▸ **WHAT THIS TASK INVOLVES**
Rewrite every line from the one holding "Elmhollow (826, 205)" through the end of the entries, both ends included, with all instructions kept. Scale each coordinate in the answers by 1.45 and round to whole numbers, with halves rounding up.
>>
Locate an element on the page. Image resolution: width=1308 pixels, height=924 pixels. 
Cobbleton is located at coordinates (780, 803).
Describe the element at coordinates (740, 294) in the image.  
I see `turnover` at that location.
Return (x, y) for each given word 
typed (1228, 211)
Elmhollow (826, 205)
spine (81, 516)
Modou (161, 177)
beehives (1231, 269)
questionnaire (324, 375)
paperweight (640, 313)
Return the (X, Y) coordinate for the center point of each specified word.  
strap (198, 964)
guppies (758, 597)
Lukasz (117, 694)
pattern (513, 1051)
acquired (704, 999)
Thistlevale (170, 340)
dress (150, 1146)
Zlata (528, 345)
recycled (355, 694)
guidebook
<<
▸ **RESULT FOR THIS EXERCISE**
Elmhollow (1198, 297)
spine (117, 748)
Modou (233, 257)
beehives (1785, 390)
questionnaire (470, 544)
paperweight (928, 454)
Return the (X, Y) coordinate for the center point of each specified word.  
strap (287, 1398)
guppies (1099, 866)
Lukasz (170, 1006)
pattern (744, 1524)
acquired (1021, 1449)
Thistlevale (247, 493)
dress (218, 1662)
Zlata (766, 500)
recycled (515, 1006)
guidebook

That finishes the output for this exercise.